■ **WHAT YOU ARE ASKED TO DO**
Nothing but the lines from the start of the data through the line with "U4 pin GP5: N004 -> none" should appear in the answer, each retyped exactly, and pictures should not.

Version difference data:
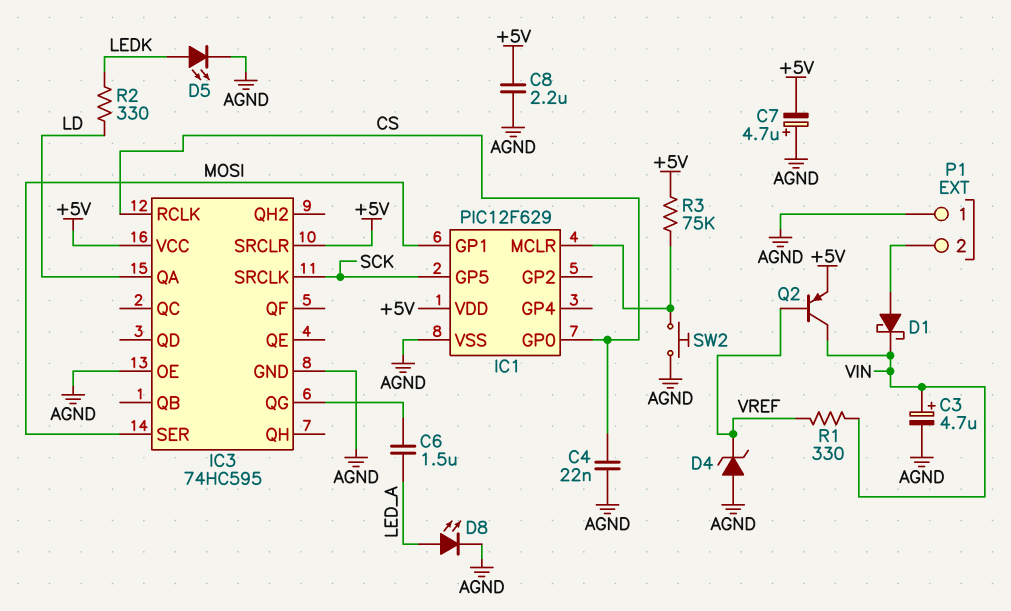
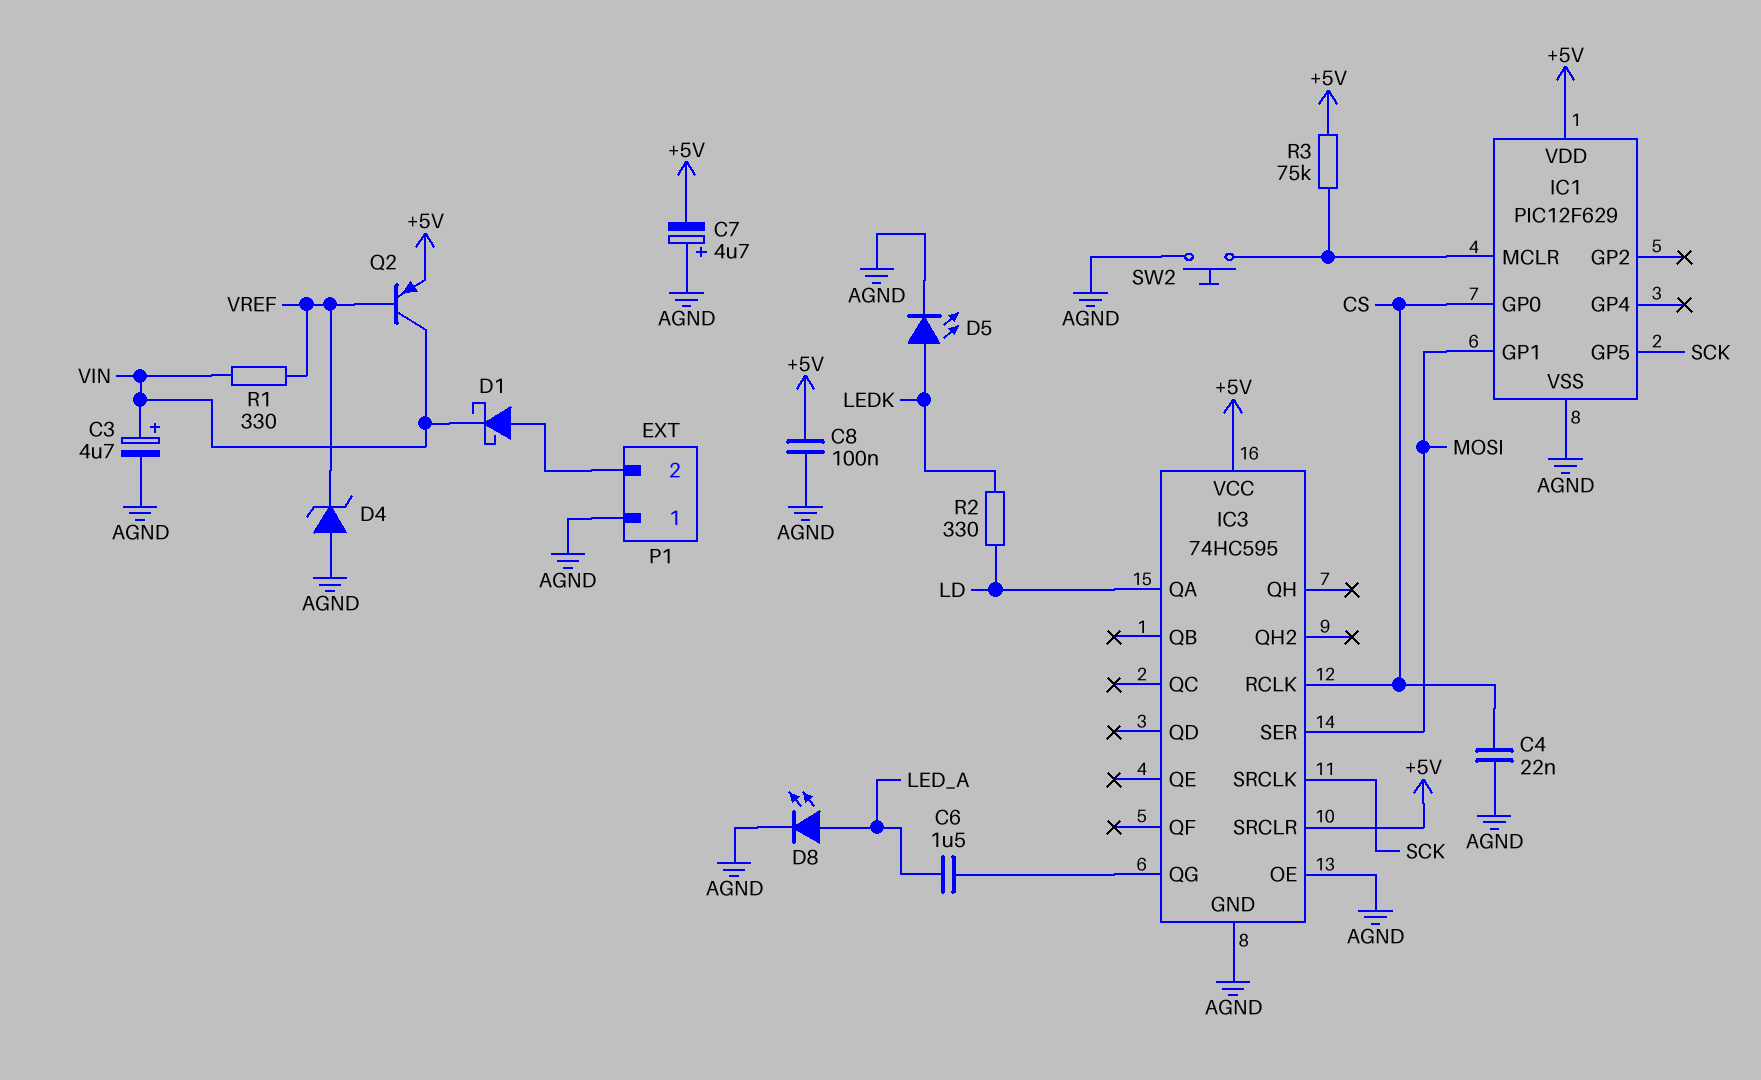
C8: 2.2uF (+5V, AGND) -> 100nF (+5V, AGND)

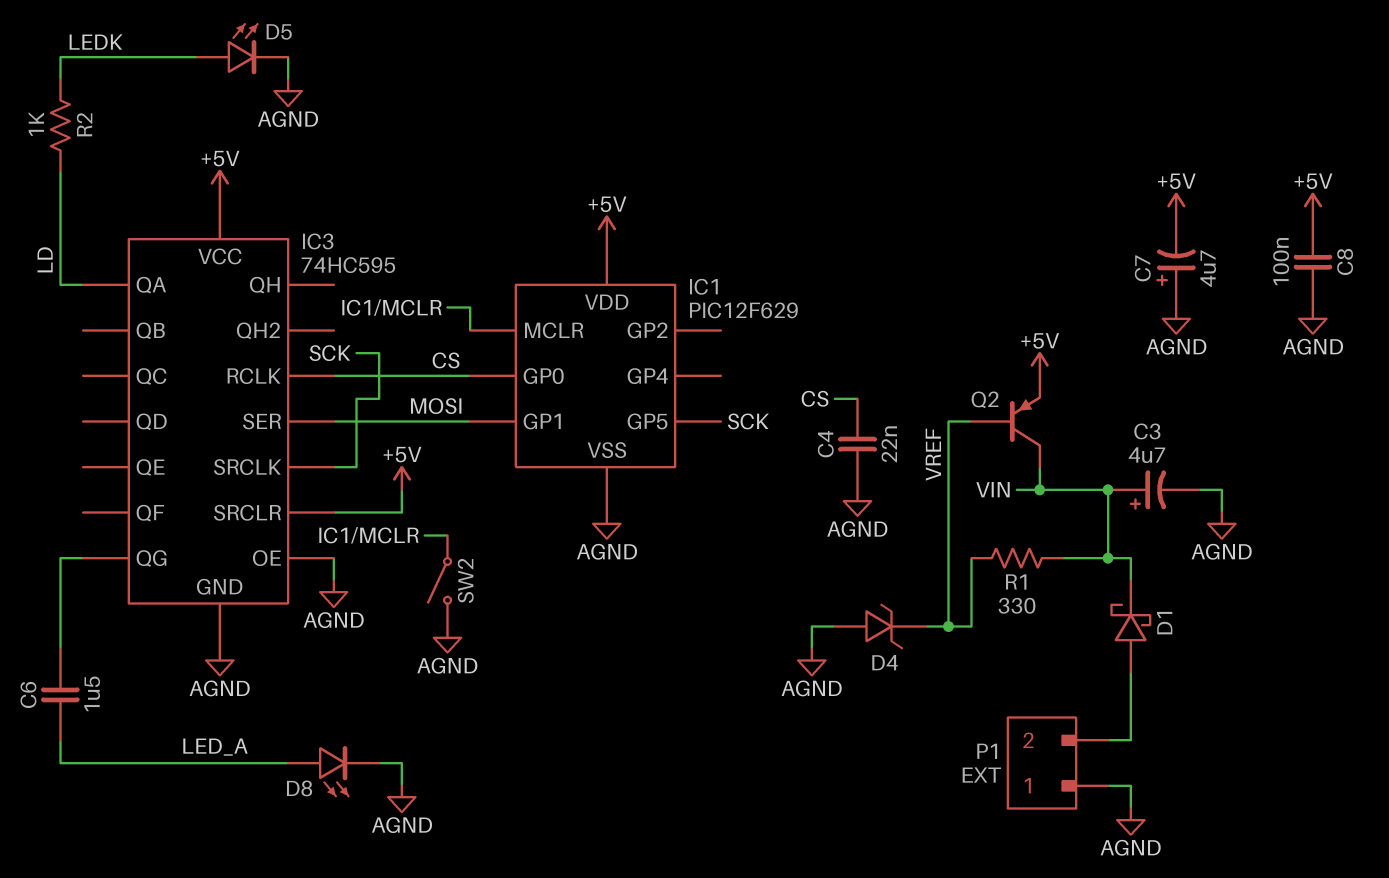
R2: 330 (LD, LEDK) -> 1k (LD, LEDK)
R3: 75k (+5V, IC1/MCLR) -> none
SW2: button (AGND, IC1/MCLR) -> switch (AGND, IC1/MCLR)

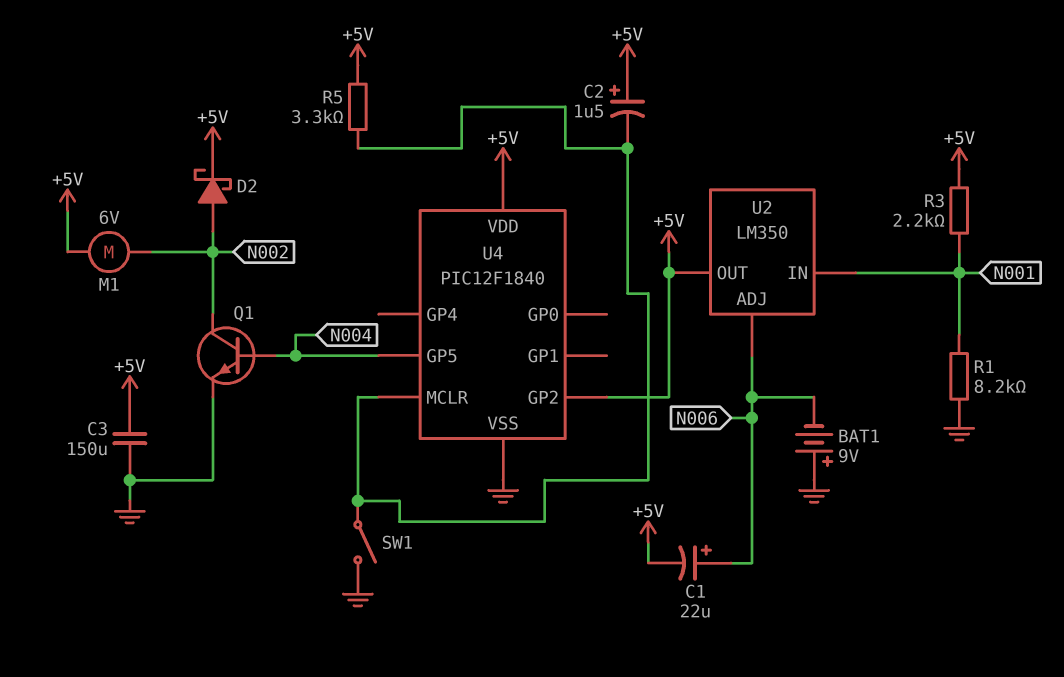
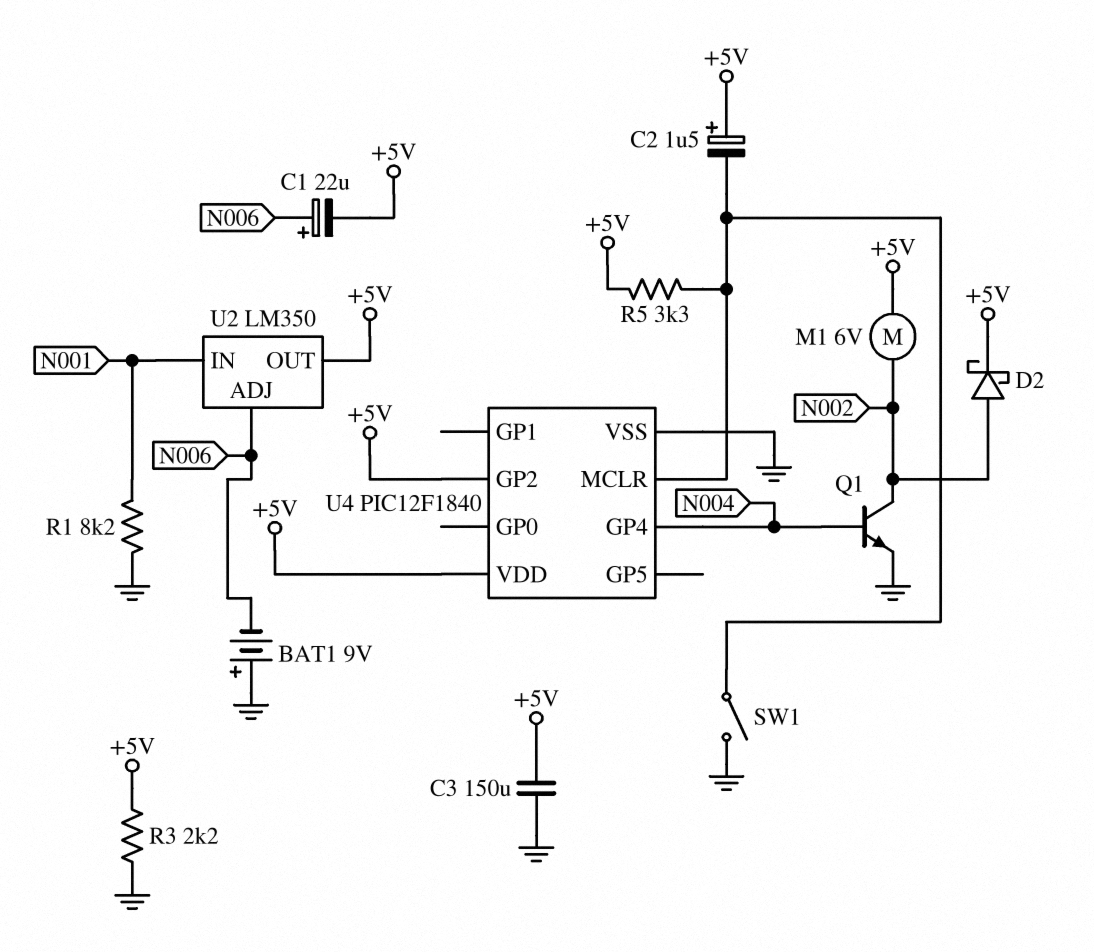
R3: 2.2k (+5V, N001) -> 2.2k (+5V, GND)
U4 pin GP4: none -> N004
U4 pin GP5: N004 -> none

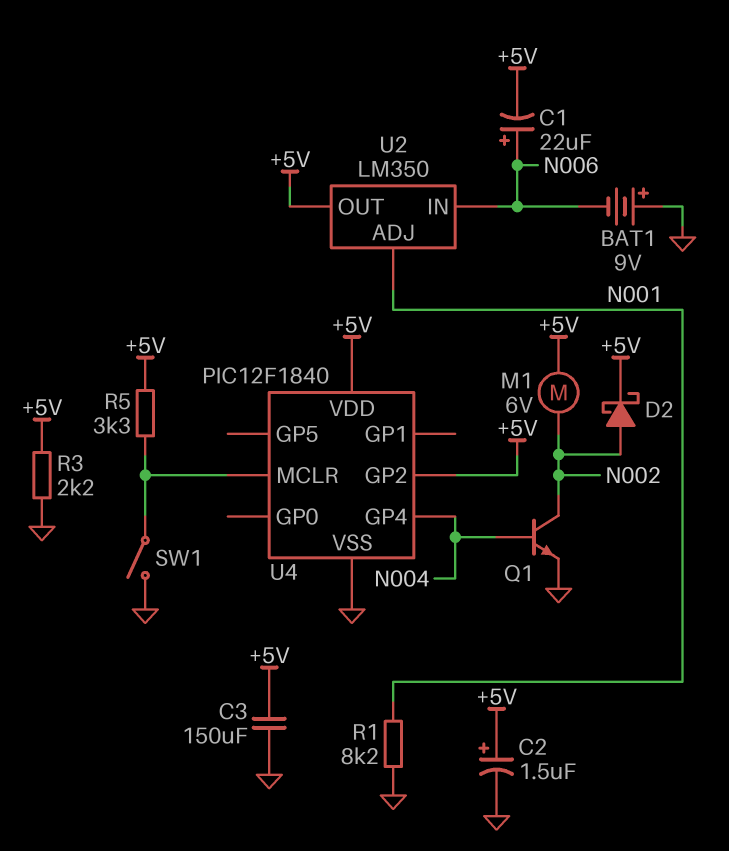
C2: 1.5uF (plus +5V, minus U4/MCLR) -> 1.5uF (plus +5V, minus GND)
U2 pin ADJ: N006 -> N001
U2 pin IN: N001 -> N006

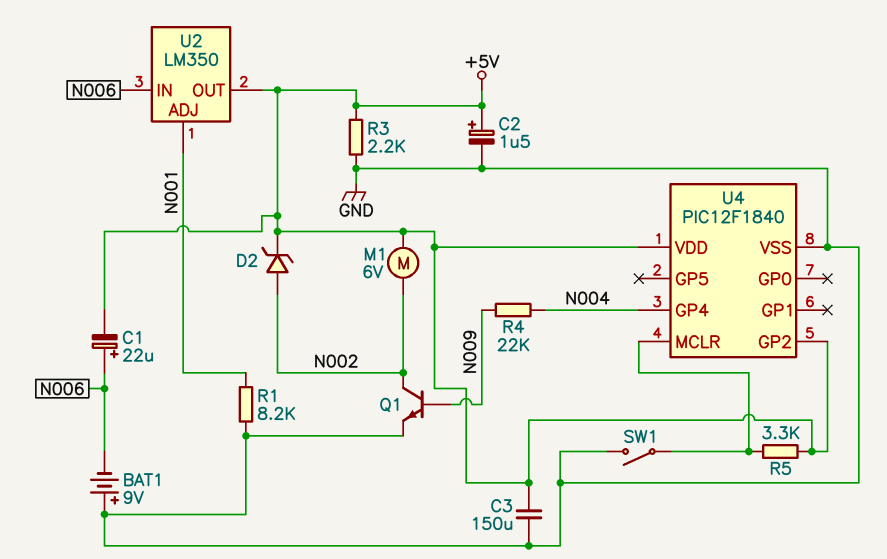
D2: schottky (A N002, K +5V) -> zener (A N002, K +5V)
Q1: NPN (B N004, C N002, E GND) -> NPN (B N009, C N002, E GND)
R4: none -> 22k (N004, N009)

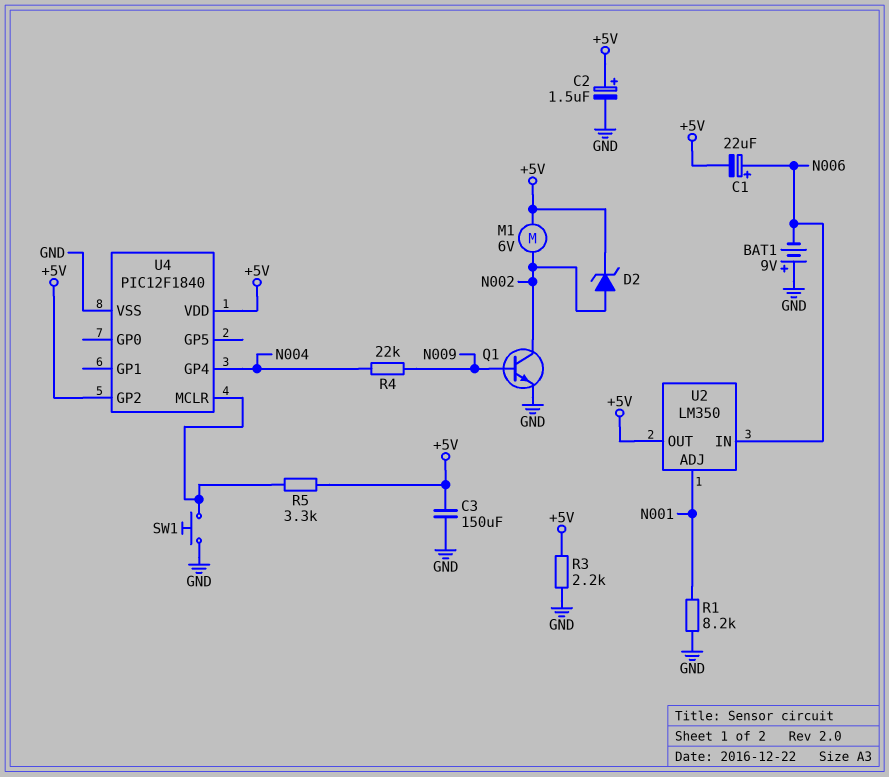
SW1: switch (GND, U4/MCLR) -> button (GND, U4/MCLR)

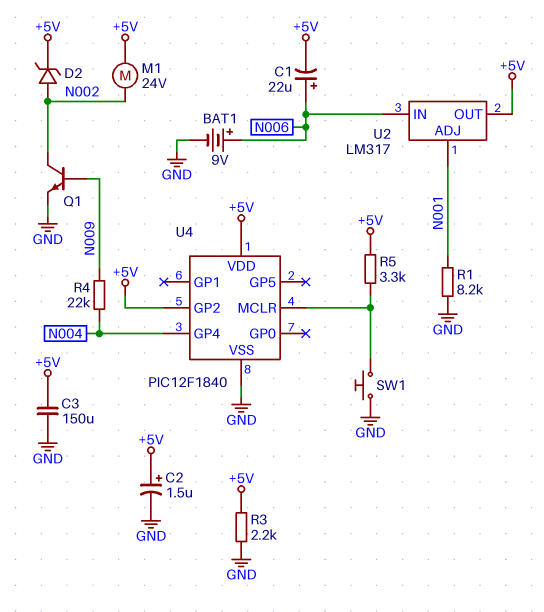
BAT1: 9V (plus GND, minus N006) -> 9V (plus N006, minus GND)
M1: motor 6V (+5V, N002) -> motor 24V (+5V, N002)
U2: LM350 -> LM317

■ **OUTPUT OF THE TASK**
C8: 2.2uF (+5V, AGND) -> 100nF (+5V, AGND)

R2: 330 (LD, LEDK) -> 1k (LD, LEDK)
R3: 75k (+5V, IC1/MCLR) -> none
SW2: button (AGND, IC1/MCLR) -> switch (AGND, IC1/MCLR)

R3: 2.2k (+5V, N001) -> 2.2k (+5V, GND)
U4 pin GP4: none -> N004
U4 pin GP5: N004 -> none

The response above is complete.